===== Extracted records

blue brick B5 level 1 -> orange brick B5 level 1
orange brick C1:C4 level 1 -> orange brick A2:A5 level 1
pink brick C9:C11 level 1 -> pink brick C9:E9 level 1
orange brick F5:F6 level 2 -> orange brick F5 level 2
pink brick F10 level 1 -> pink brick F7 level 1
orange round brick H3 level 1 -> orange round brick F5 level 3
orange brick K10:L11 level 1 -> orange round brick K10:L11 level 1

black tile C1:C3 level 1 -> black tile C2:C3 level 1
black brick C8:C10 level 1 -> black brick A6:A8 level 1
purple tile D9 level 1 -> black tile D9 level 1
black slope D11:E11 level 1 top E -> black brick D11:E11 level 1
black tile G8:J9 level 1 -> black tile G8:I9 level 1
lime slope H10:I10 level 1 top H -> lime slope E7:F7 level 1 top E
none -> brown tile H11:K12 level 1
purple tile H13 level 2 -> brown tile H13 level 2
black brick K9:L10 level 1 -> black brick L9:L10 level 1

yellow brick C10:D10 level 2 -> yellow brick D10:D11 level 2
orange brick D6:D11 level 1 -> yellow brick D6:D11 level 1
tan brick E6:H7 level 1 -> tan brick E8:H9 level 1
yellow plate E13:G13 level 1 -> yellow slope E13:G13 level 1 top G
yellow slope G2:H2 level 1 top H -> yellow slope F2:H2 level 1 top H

==========
===== Extracted records

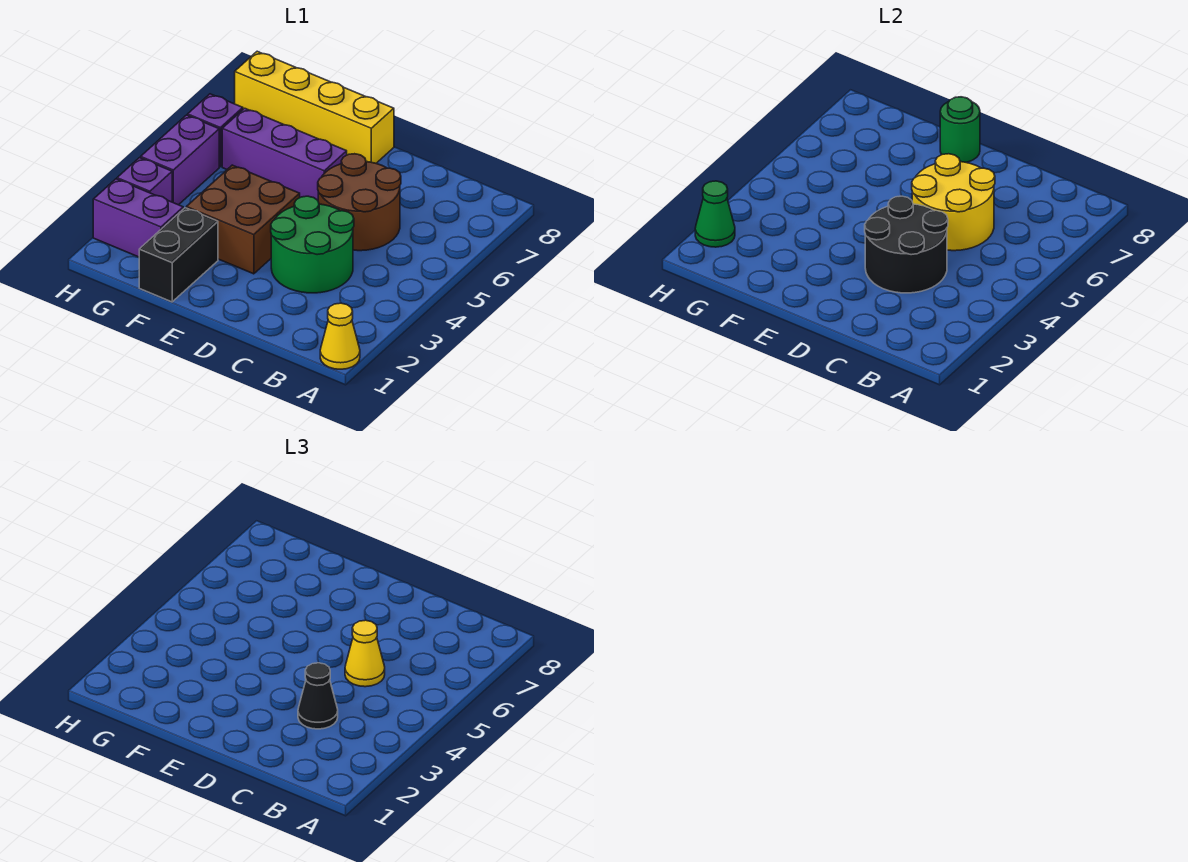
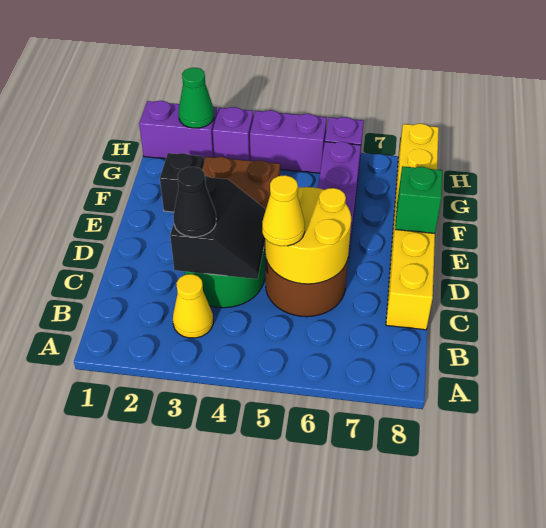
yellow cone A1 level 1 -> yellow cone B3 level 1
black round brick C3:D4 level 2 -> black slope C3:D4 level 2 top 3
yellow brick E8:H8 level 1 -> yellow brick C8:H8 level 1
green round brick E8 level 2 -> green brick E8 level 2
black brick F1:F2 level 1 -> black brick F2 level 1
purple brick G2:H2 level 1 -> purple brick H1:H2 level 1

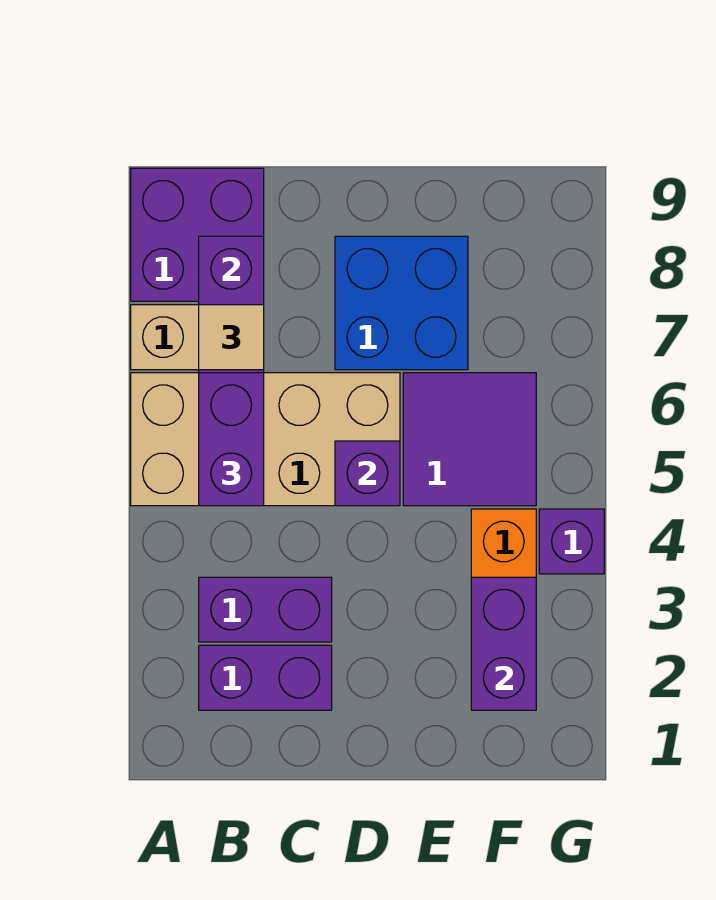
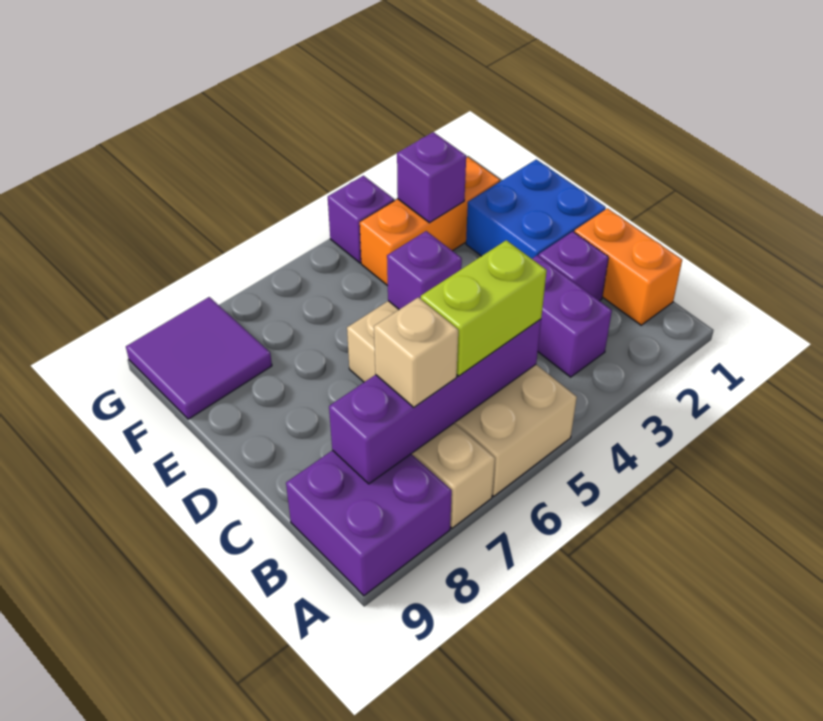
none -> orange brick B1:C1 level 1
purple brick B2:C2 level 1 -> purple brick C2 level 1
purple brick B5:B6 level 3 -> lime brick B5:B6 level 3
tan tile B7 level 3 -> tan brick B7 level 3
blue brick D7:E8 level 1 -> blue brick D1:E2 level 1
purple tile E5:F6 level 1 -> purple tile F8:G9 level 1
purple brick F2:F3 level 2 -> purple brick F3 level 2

==========

### [Problem]
Throughout the data above, copy all lines where the word "black" is found.

### [Task result]
black tile C1:C3 level 1 -> black tile C2:C3 level 1
black brick C8:C10 level 1 -> black brick A6:A8 level 1
purple tile D9 level 1 -> black tile D9 level 1
black slope D11:E11 level 1 top E -> black brick D11:E11 level 1
black tile G8:J9 level 1 -> black tile G8:I9 level 1
black brick K9:L10 level 1 -> black brick L9:L10 level 1
black round brick C3:D4 level 2 -> black slope C3:D4 level 2 top 3
black brick F1:F2 level 1 -> black brick F2 level 1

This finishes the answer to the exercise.